_Exercise_
In the data below, one line contains "camera: 20 degrees left, 5 degrees down" and a later one contains "none -> purple button [571,189,614,217]". Print both, with every line between them, exactly and alone.

_Dataset excerpts_

•••

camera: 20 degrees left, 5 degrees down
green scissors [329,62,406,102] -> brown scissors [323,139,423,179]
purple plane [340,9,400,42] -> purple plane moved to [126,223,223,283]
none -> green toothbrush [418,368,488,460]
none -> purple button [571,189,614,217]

•••

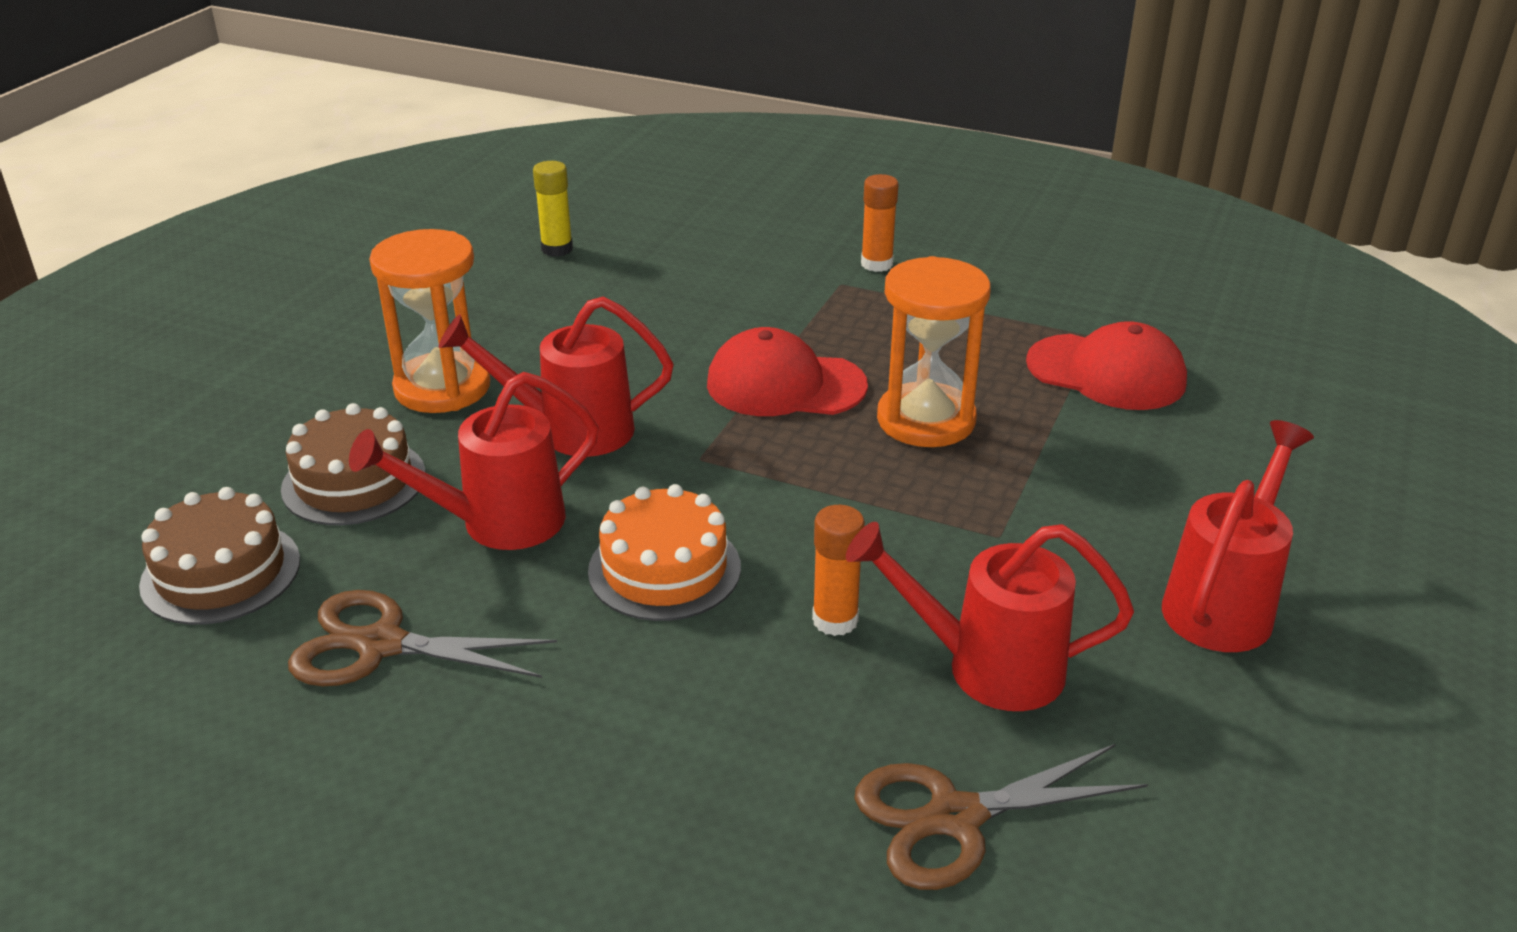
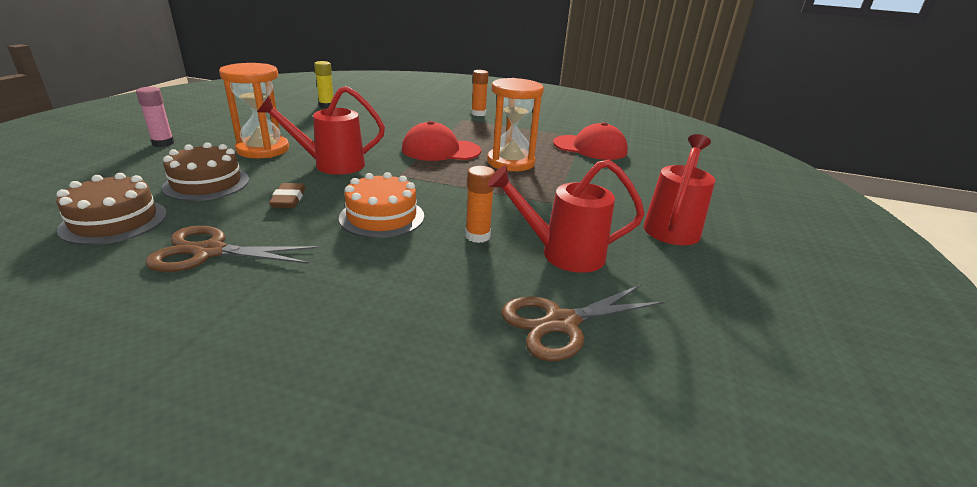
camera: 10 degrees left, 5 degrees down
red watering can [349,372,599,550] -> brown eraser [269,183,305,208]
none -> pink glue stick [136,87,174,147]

•••

_Your response_
camera: 20 degrees left, 5 degrees down
green scissors [329,62,406,102] -> brown scissors [323,139,423,179]
purple plane [340,9,400,42] -> purple plane moved to [126,223,223,283]
none -> green toothbrush [418,368,488,460]
none -> purple button [571,189,614,217]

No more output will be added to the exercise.